──────── Data ────────

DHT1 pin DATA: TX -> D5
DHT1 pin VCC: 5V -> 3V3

────────
──────── Data ────────

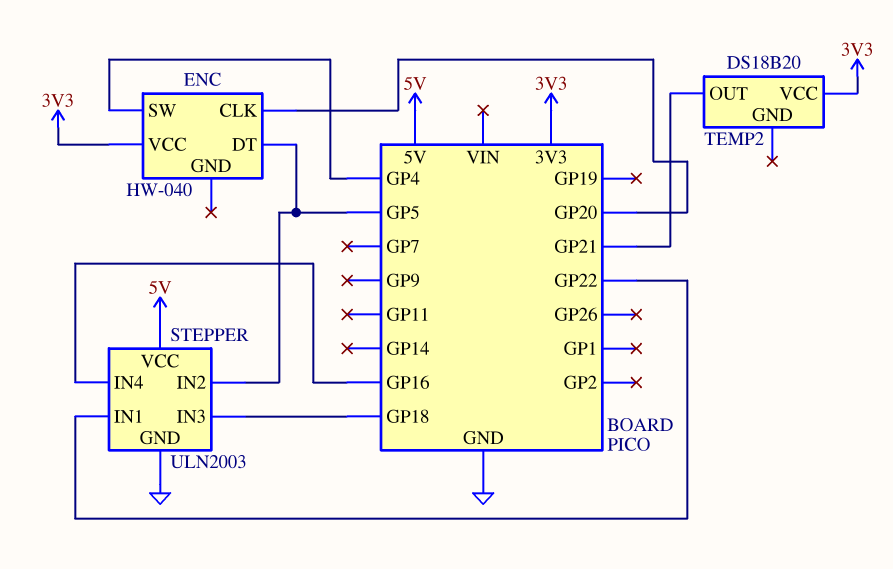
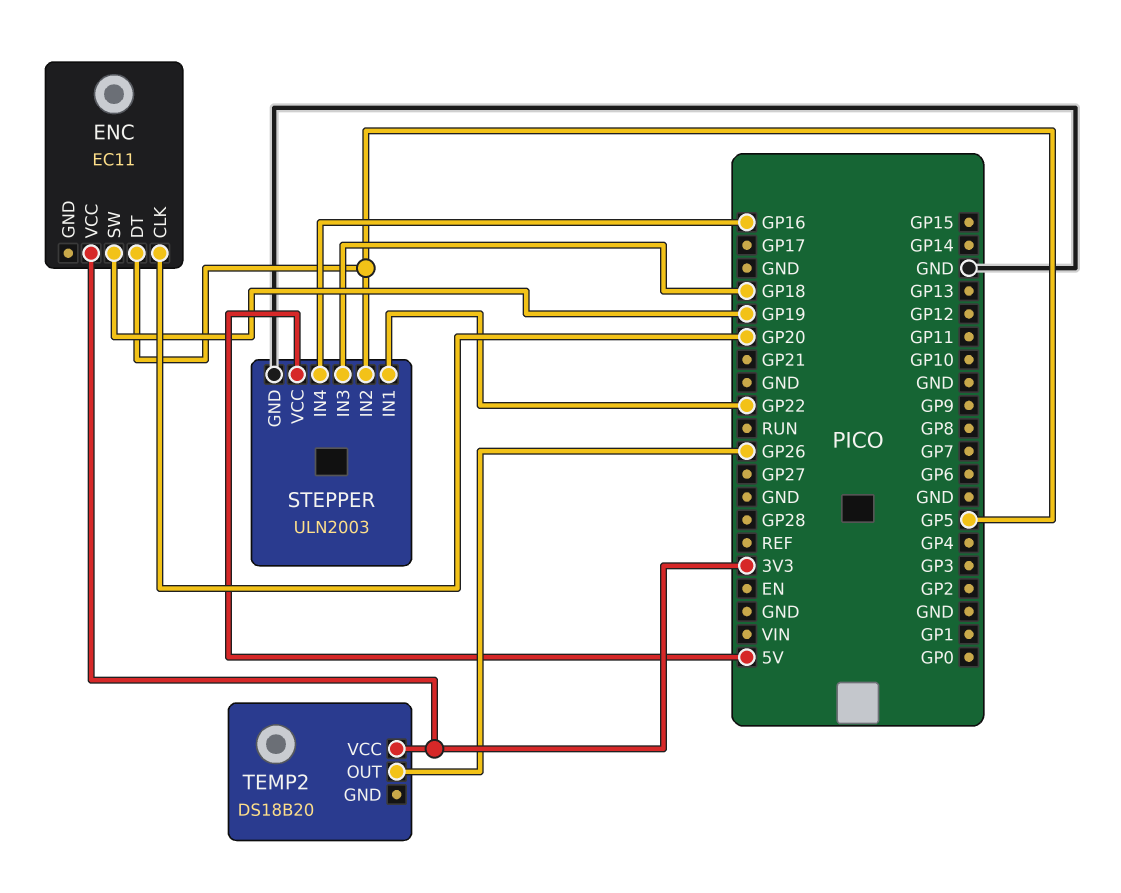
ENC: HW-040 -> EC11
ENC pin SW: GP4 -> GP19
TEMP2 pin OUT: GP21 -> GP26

────────

- **What to work on**:
When you reach the line in the material above that holds "ENC: HW-040 -> EC11", begin reproducing lines exactly, and stop after the line that holds "TEMP2 pin OUT: GP21 -> GP26".

- **Exercise answer**:
ENC: HW-040 -> EC11
ENC pin SW: GP4 -> GP19
TEMP2 pin OUT: GP21 -> GP26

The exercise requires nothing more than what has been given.